> **Items from a dataset**:
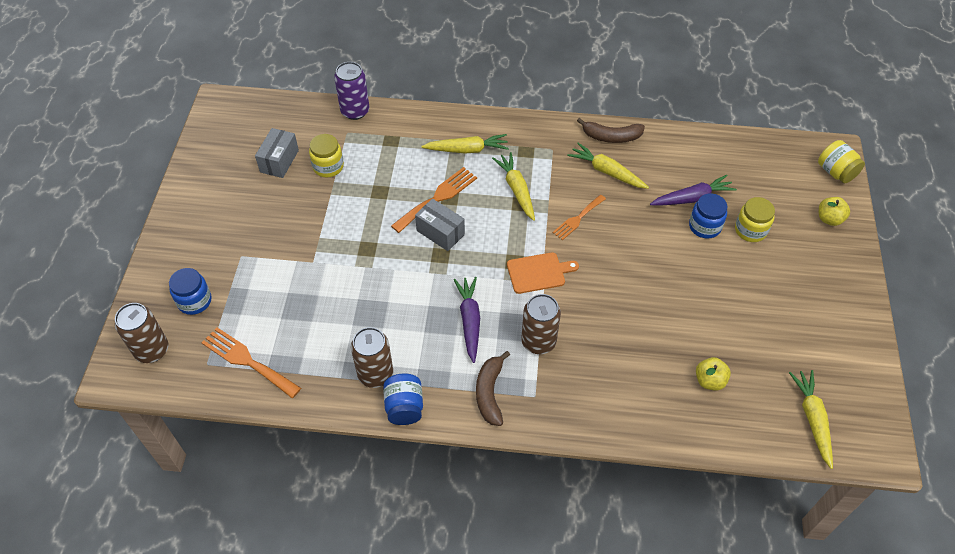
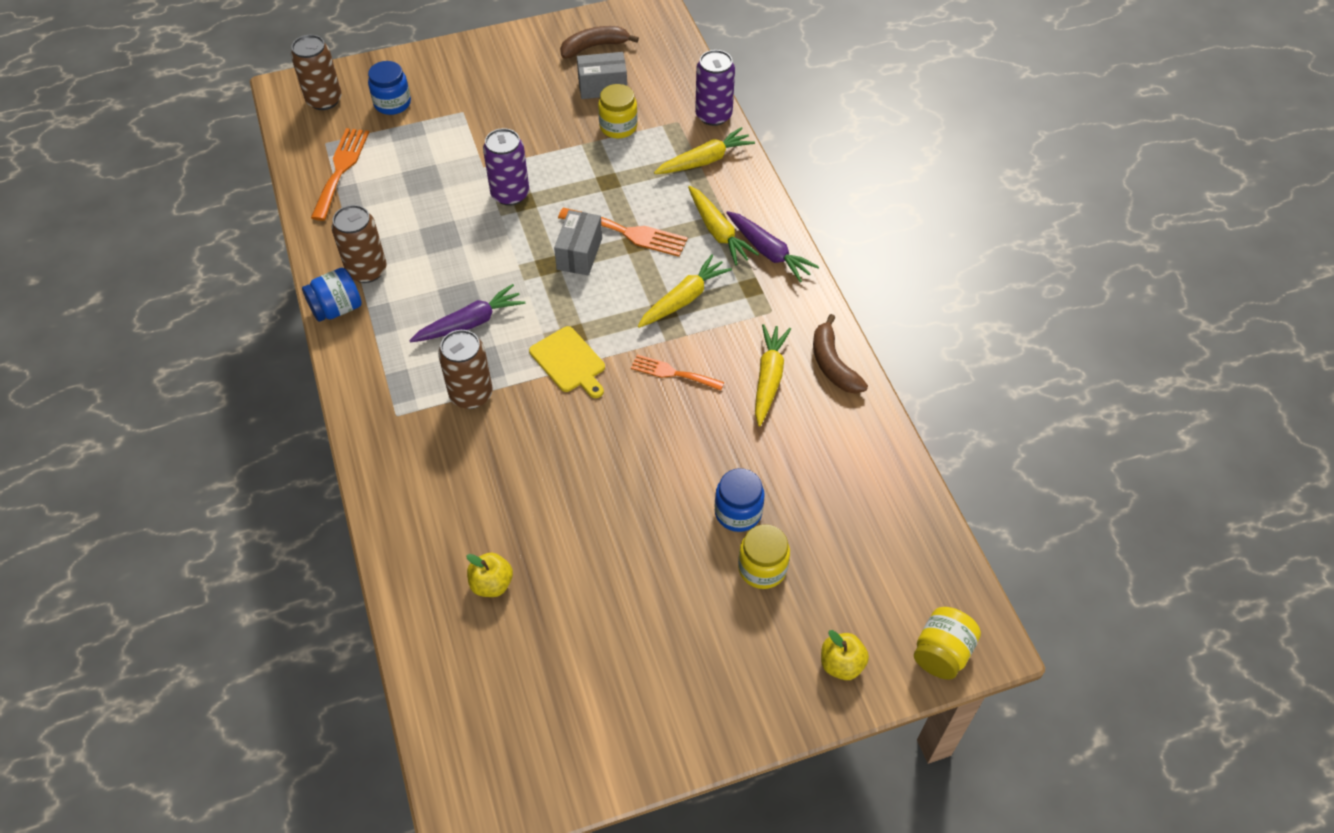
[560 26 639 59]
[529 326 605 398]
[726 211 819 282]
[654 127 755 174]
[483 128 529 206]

> **What to work on**:
Retype the entries exactly, skipping every picture.

> **Response to this task**:
[560 26 639 59]
[529 326 605 398]
[726 211 819 282]
[654 127 755 174]
[483 128 529 206]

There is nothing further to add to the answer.